■ **What is required**
Please set down, exactly, the line with "(496, 325) = (503, 385): none" and all lines that follow it through the end of the records below.

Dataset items
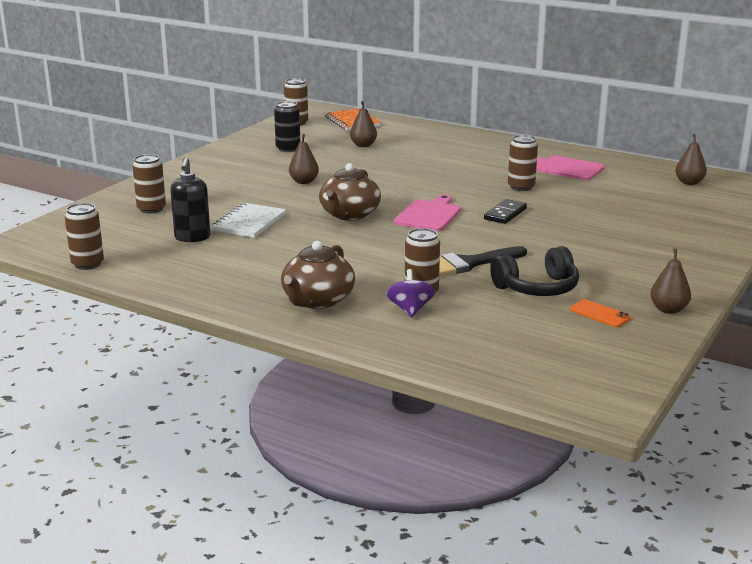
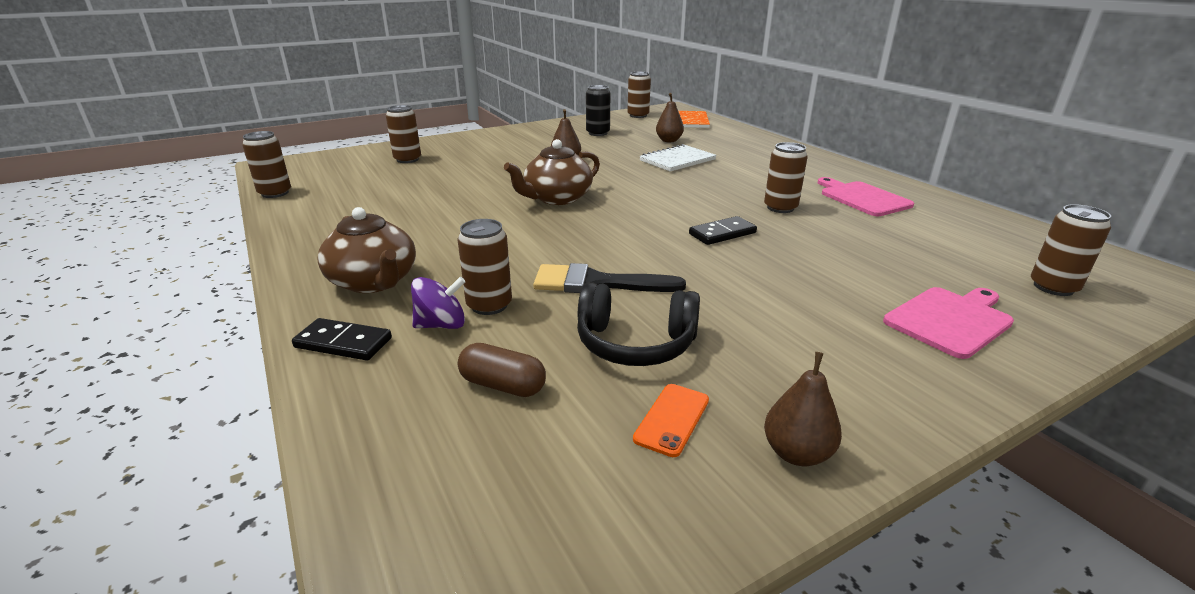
camera: 30 degrees right, 5 degrees up
(192, 238) = (390, 189): black soap dispenser -> none
(249, 222) = (459, 186): white notebook -> white notebook (677, 160)
(317, 300) = (374, 281): brown teapot -> brown teapot turned 90 degrees counterclockwise
(366, 334) = (343, 343): none -> black domino
(410, 310) = (441, 325): purple spinning top -> purple spinning top turned 45 degrees clockwise
(429, 215) = (635, 216): pink cutting board -> pink cutting board (950, 320)
(496, 325) = (503, 385): none -> brown capsule
(600, 314) = (672, 419): orange phone -> orange phone turned 45 degrees clockwise
(689, 182) = (1025, 247): brown pear -> none
(719, 204) = (1053, 287): none -> brown can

■ **Response to the task**
(496, 325) = (503, 385): none -> brown capsule
(600, 314) = (672, 419): orange phone -> orange phone turned 45 degrees clockwise
(689, 182) = (1025, 247): brown pear -> none
(719, 204) = (1053, 287): none -> brown can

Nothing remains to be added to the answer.